▸ Given information:
------

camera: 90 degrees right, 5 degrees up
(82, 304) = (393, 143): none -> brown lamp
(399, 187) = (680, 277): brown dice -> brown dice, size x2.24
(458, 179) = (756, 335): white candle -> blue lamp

------

▸ Activity: No line may be altered or left out when the data is written out.

▸ Expected output:
camera: 90 degrees right, 5 degrees up
(82, 304) = (393, 143): none -> brown lamp
(399, 187) = (680, 277): brown dice -> brown dice, size x2.24
(458, 179) = (756, 335): white candle -> blue lamp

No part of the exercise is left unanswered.